▸ DATA FOR THE TASK:
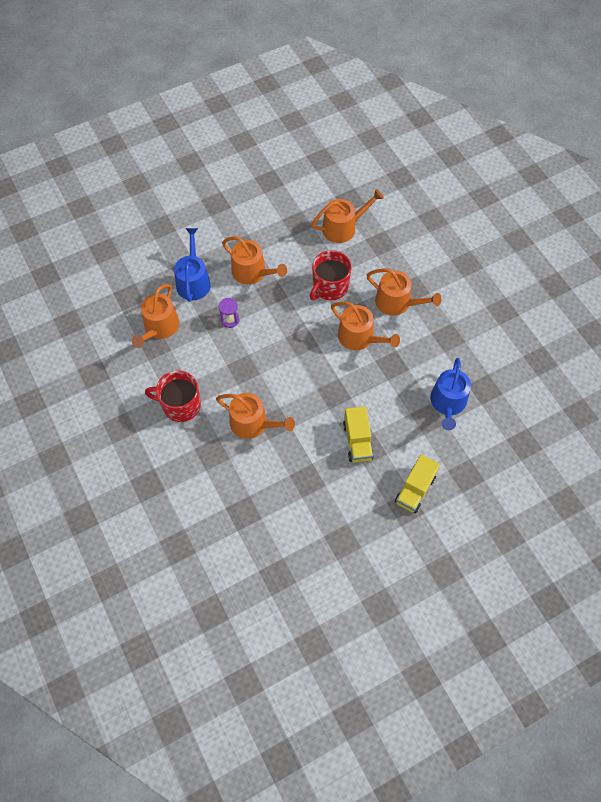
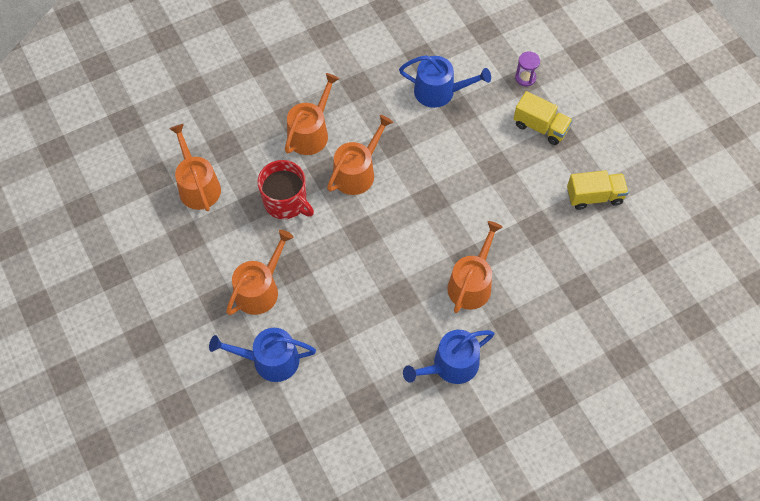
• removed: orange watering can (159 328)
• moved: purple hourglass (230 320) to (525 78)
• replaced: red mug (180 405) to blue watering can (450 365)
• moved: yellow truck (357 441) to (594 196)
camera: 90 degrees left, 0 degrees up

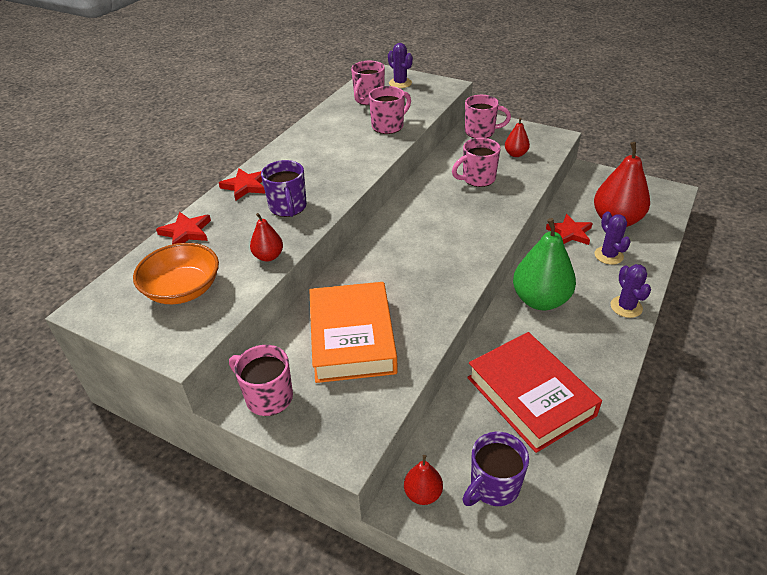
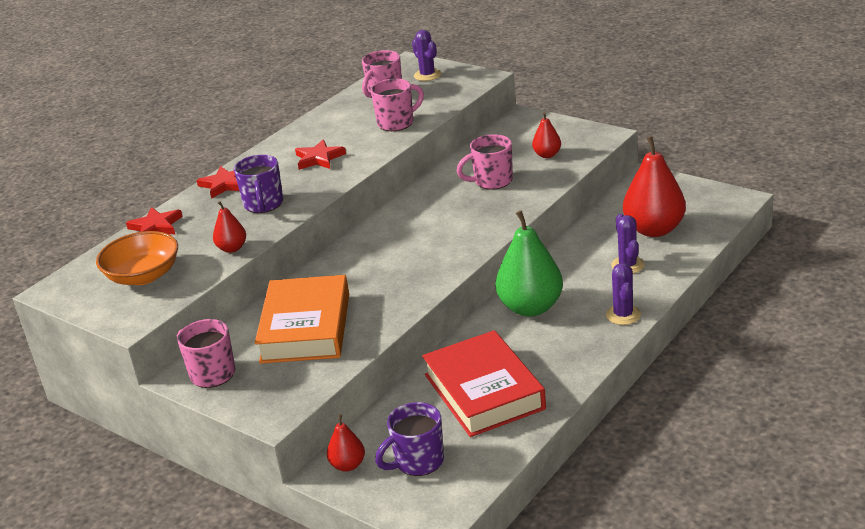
• removed: pink mug (481 132)
• moved: red star (570 233) to (319 158)
camera: 10 degrees right, 10 degrees down

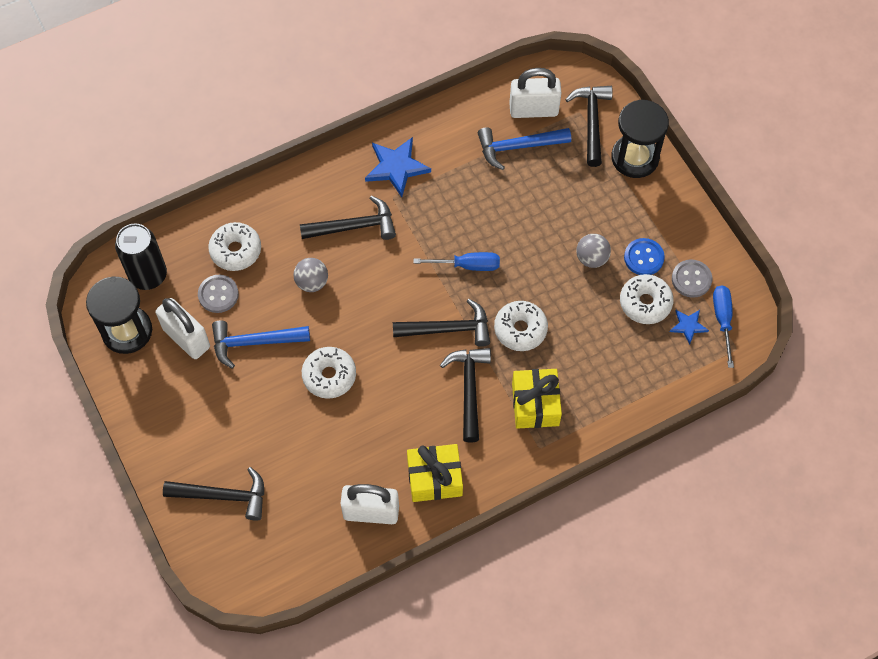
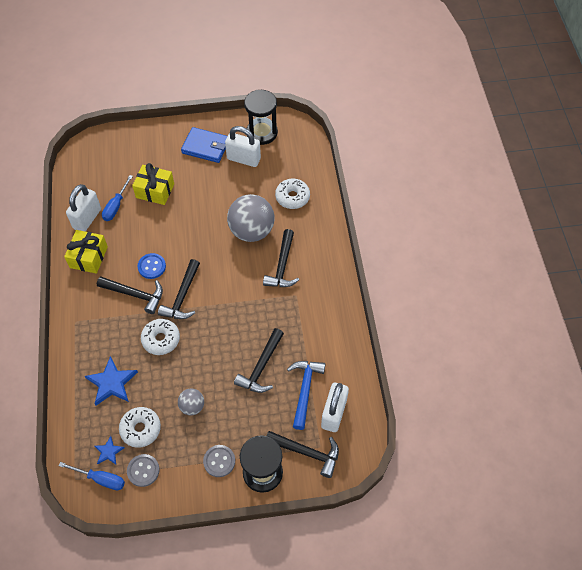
• moved: blue star (396 167) to (111 383)
• removed: black can (148 275)
• moved: blue button (643 258) to (152 266)
• moved: blue screwdriver (467 265) to (116 206)
• resized: grey ball (312 282) = (251 231) x2.00
• moved: grey button (218 294) to (219 461)
• turned: white padlock (186 338) = (243 159) 45 degrees clockwise
• removed: blue hammer (254 342)
• removed: white donut (329 376)
• moved: yellow gift (535 404) to (155 191)
• moved: black hammer (223 496) to (261 367)
• added: blue wallet (205 147)
camera: 110 degrees right, 5 degrees down

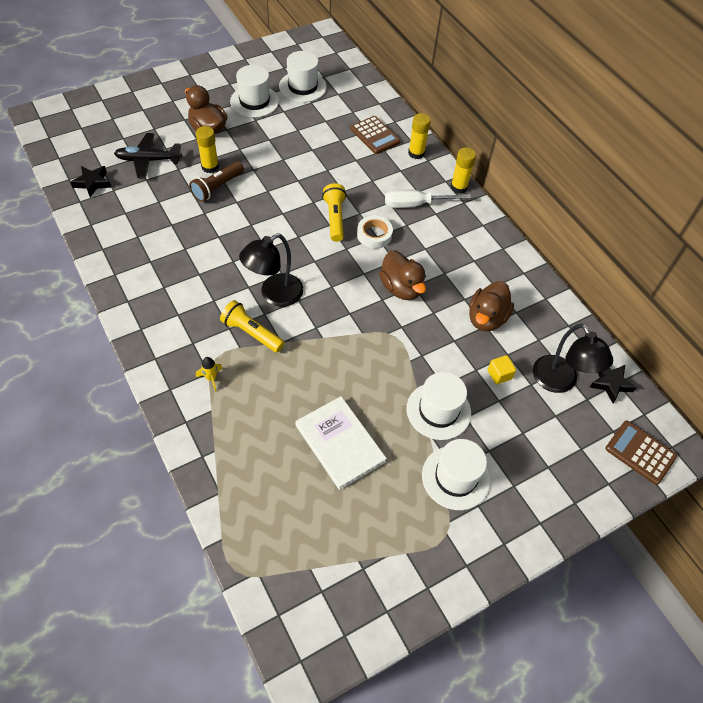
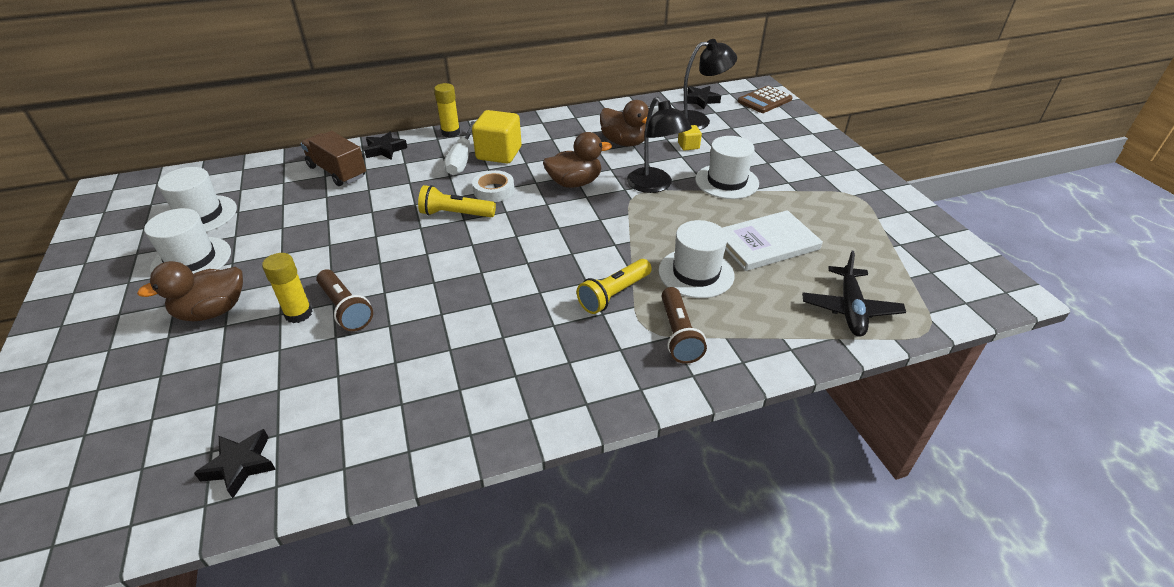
• replaced: yellow glue stick (416 153) to black star (385 150)
• replaced: brown calculator (375 135) to brown truck (337 172)
• moved: black plane (148 160) to (850 309)
• moved: black lamp (274 295) to (654 186)
• replaced: yellow rocket (211 378) to brown flashlight (678 334)
• moved: white hat (455 477) to (696 273)
• added: yellow cube (499 153)
camera: 75 degrees left, 15 degrees down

▸ TASK REQUIREMENTS:
What you return must be the entries above, exactly as they appear, without any pictures.

▸ RESULT BELOW:
• removed: orange watering can (159 328)
• moved: purple hourglass (230 320) to (525 78)
• replaced: red mug (180 405) to blue watering can (450 365)
• moved: yellow truck (357 441) to (594 196)
camera: 90 degrees left, 0 degrees up

• removed: pink mug (481 132)
• moved: red star (570 233) to (319 158)
camera: 10 degrees right, 10 degrees down

• moved: blue star (396 167) to (111 383)
• removed: black can (148 275)
• moved: blue button (643 258) to (152 266)
• moved: blue screwdriver (467 265) to (116 206)
• resized: grey ball (312 282) = (251 231) x2.00
• moved: grey button (218 294) to (219 461)
• turned: white padlock (186 338) = (243 159) 45 degrees clockwise
• removed: blue hammer (254 342)
• removed: white donut (329 376)
• moved: yellow gift (535 404) to (155 191)
• moved: black hammer (223 496) to (261 367)
• added: blue wallet (205 147)
camera: 110 degrees right, 5 degrees down

• replaced: yellow glue stick (416 153) to black star (385 150)
• replaced: brown calculator (375 135) to brown truck (337 172)
• moved: black plane (148 160) to (850 309)
• moved: black lamp (274 295) to (654 186)
• replaced: yellow rocket (211 378) to brown flashlight (678 334)
• moved: white hat (455 477) to (696 273)
• added: yellow cube (499 153)
camera: 75 degrees left, 15 degrees down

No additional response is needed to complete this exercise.